### Records supplied
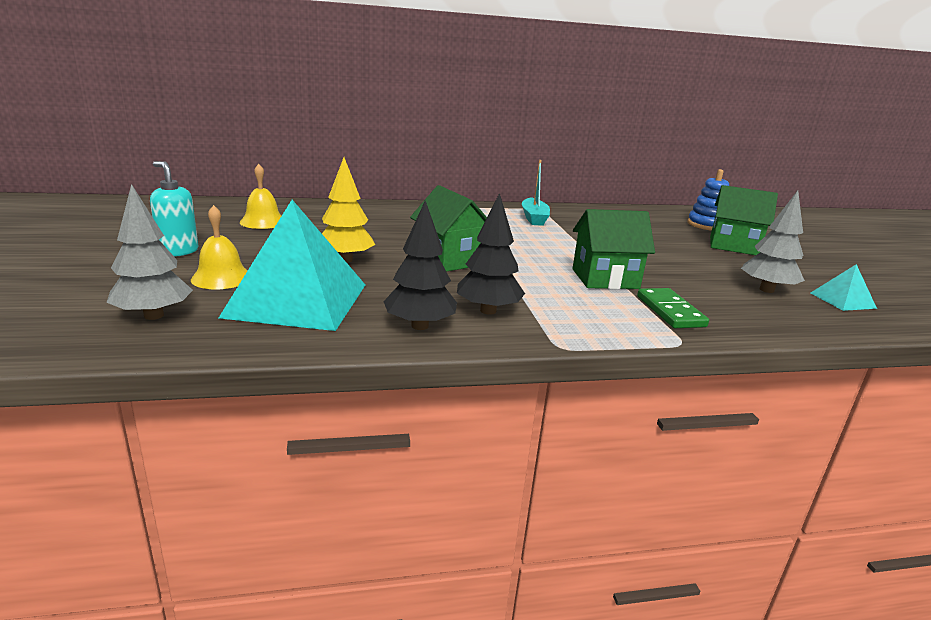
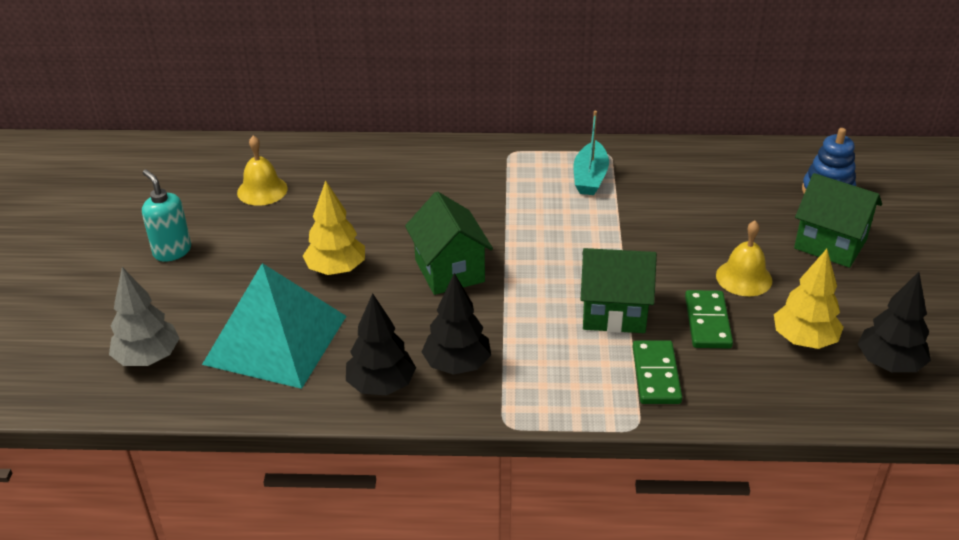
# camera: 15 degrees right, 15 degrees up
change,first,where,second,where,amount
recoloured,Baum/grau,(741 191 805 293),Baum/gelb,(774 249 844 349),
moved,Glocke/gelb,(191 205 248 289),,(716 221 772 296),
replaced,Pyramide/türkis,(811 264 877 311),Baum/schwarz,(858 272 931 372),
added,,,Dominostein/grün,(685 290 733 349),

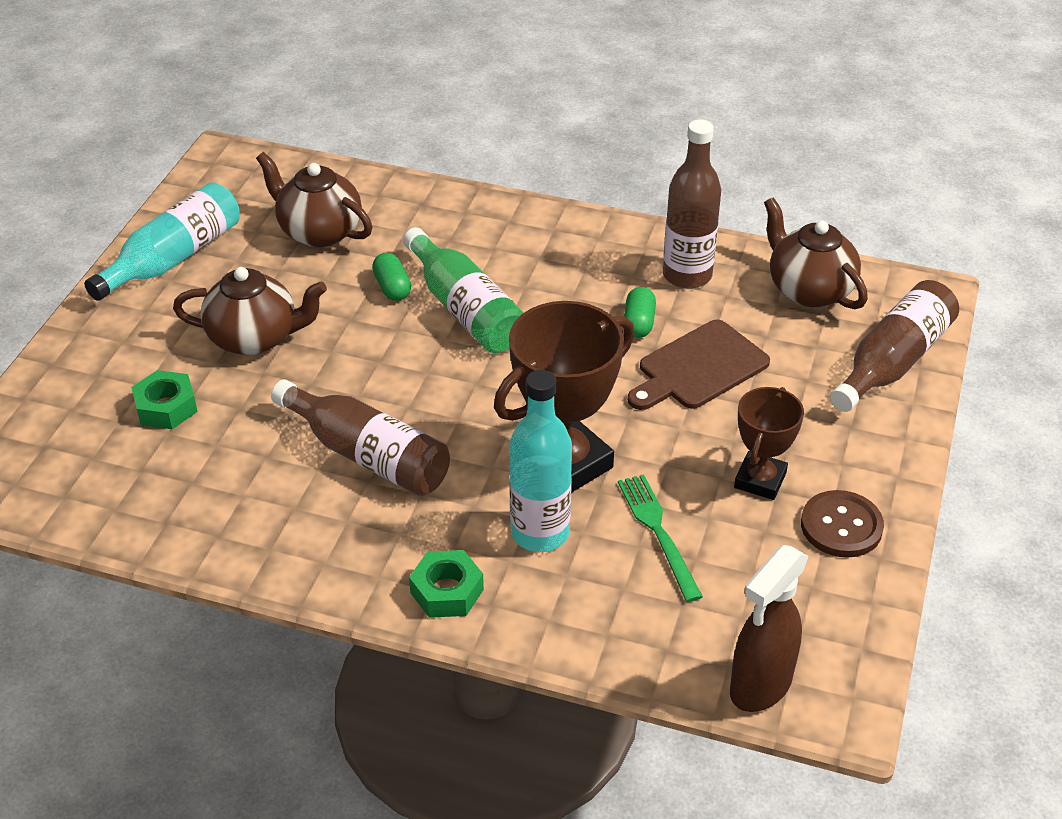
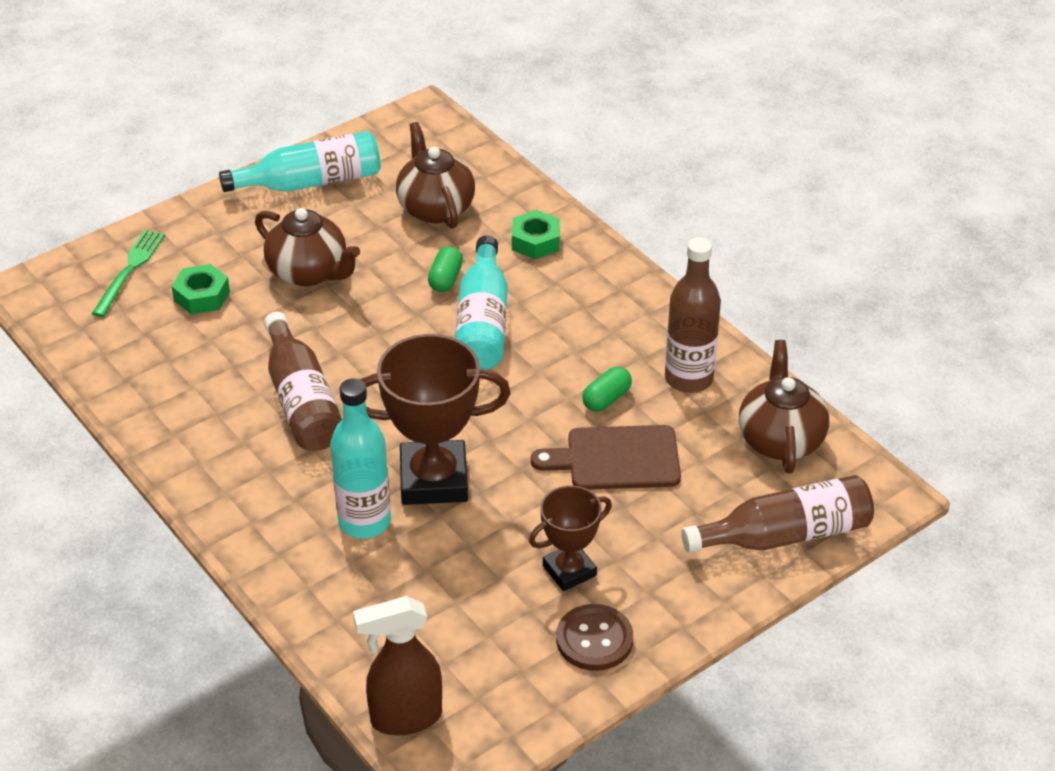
# camera: 35 degrees right, 0 degrees up
change,first,where,second,where,amount
recoloured,Flasche/grün,(403 227 524 353),Flasche/türkis,(455 235 508 370),
moved,Gabel/grün,(618 474 703 602),,(91 230 165 317),
moved,Sechskantmutter/grün,(409 550 484 618),,(512 210 560 259),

### Work instructions
If a line holds a picture, skip the picture and transcribe the rest of the material exactly.

### Response
# camera: 15 degrees right, 15 degrees up
change,first,where,second,where,amount
recoloured,Baum/grau,(741 191 805 293),Baum/gelb,(774 249 844 349),
moved,Glocke/gelb,(191 205 248 289),,(716 221 772 296),
replaced,Pyramide/türkis,(811 264 877 311),Baum/schwarz,(858 272 931 372),
added,,,Dominostein/grün,(685 290 733 349),

# camera: 35 degrees right, 0 degrees up
change,first,where,second,where,amount
recoloured,Flasche/grün,(403 227 524 353),Flasche/türkis,(455 235 508 370),
moved,Gabel/grün,(618 474 703 602),,(91 230 165 317),
moved,Sechskantmutter/grün,(409 550 484 618),,(512 210 560 259),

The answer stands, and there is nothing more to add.